*** Opening of Study material ***

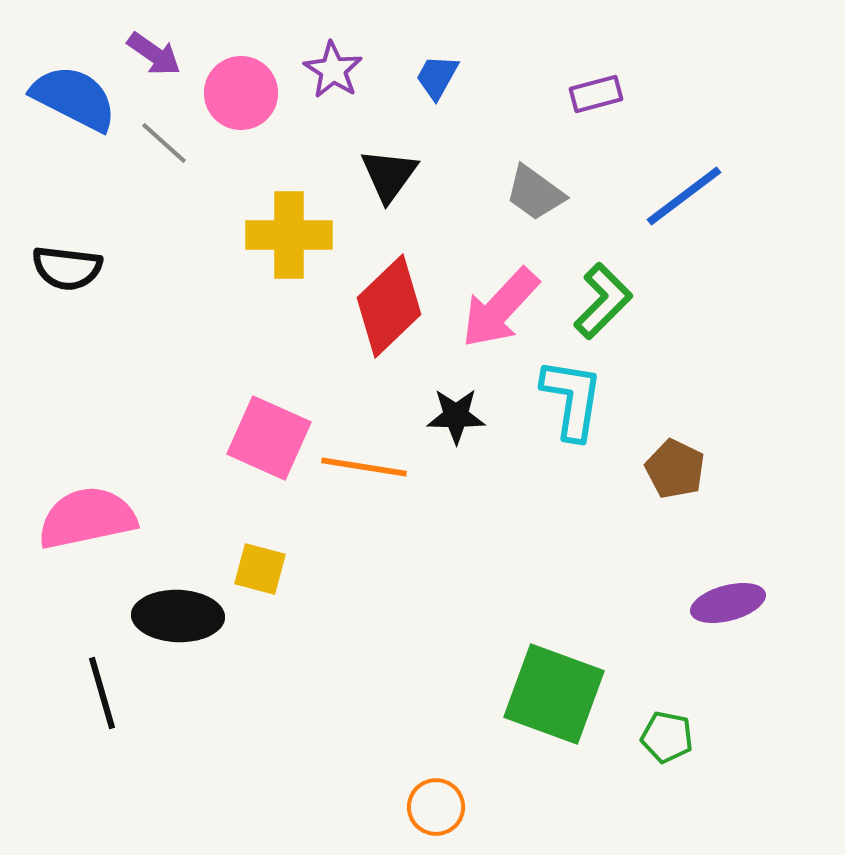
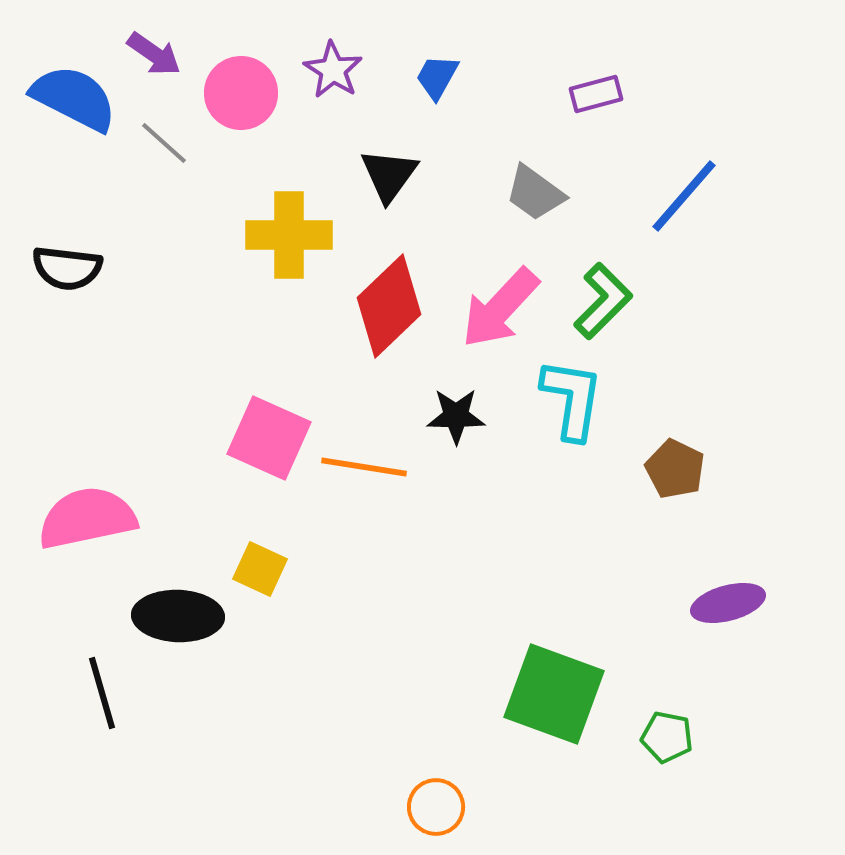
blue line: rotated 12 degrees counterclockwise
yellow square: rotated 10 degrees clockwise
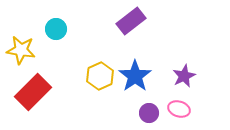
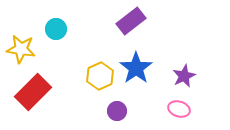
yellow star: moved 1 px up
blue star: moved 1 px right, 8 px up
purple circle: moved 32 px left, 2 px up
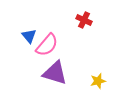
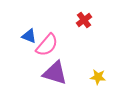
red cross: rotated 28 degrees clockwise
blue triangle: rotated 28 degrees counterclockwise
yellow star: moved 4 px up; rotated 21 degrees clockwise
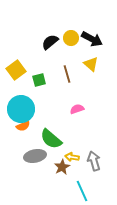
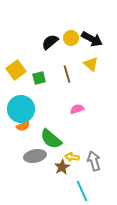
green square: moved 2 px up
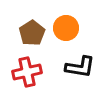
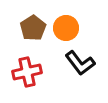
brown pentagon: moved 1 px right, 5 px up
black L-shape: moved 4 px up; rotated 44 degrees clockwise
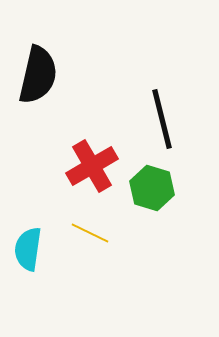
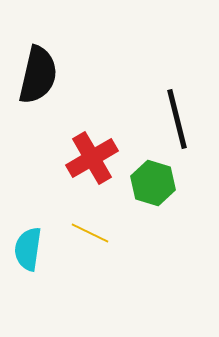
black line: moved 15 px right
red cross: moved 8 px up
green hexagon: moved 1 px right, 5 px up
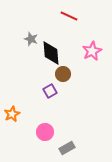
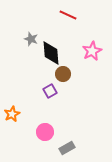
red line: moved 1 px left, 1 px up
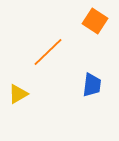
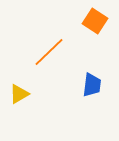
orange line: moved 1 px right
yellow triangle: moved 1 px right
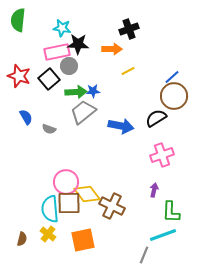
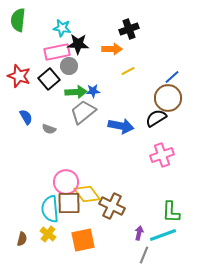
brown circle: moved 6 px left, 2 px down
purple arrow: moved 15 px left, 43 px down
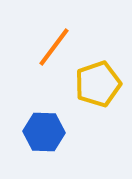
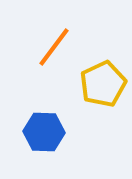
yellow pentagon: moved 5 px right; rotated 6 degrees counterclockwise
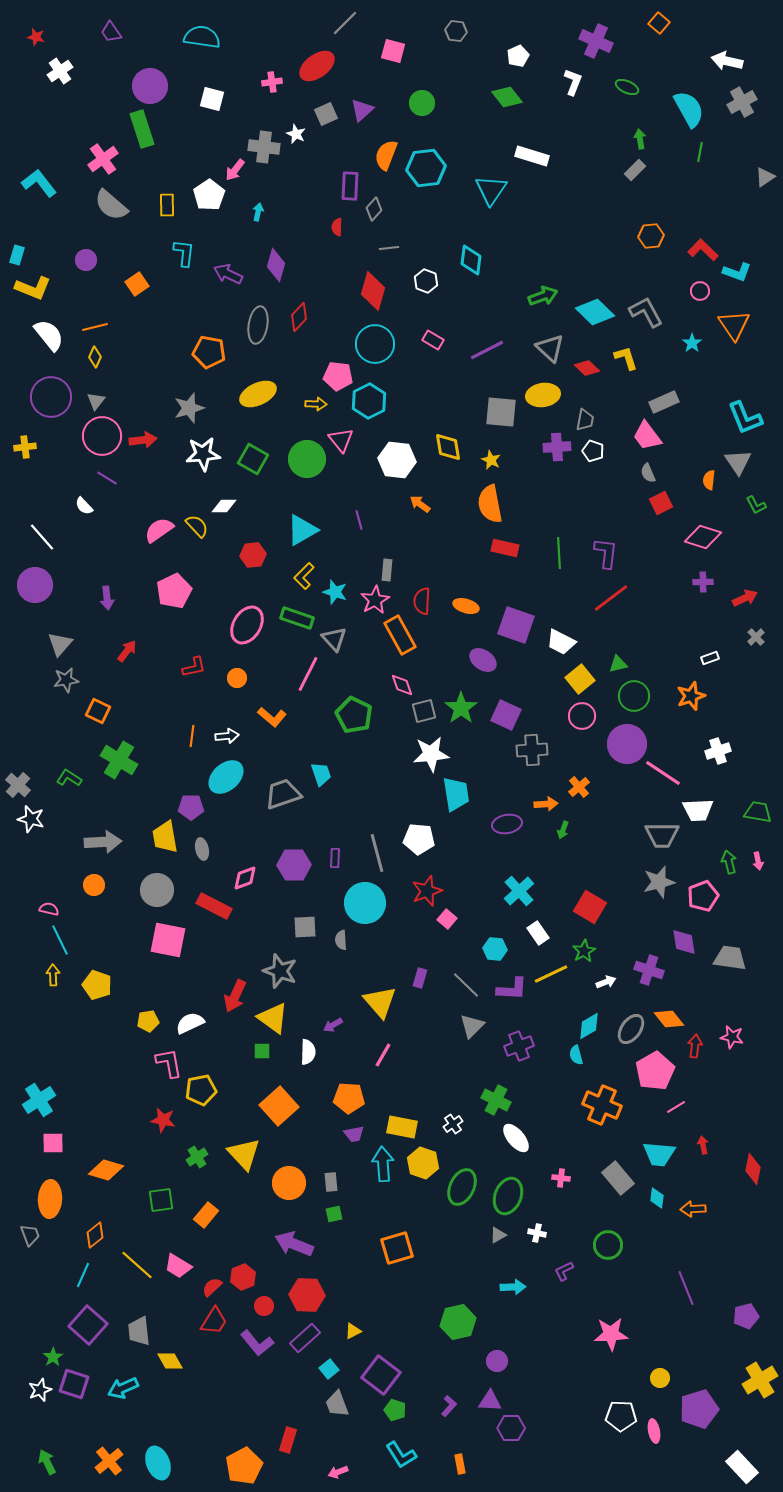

*** Close of Study material ***

> [Task brief]:
All of the data gets printed again exactly; the pictures do not.

> [Response to the task]:
blue line: rotated 12 degrees counterclockwise
yellow square: rotated 10 degrees clockwise
yellow star: moved 1 px up
blue star: moved 1 px right, 8 px up
purple circle: moved 32 px left, 2 px up
red cross: rotated 28 degrees clockwise
blue triangle: rotated 28 degrees counterclockwise
yellow star: moved 4 px up; rotated 21 degrees clockwise
green square: moved 2 px up
brown pentagon: moved 1 px right, 5 px up
black L-shape: moved 4 px up; rotated 44 degrees clockwise
black line: moved 15 px right
red cross: moved 8 px up
green hexagon: moved 1 px right, 5 px up
red line: moved 1 px left, 1 px up
orange line: moved 1 px right
yellow triangle: moved 1 px right
brown circle: moved 6 px left, 2 px down
purple arrow: moved 15 px left, 43 px down
yellow pentagon: moved 5 px right; rotated 6 degrees counterclockwise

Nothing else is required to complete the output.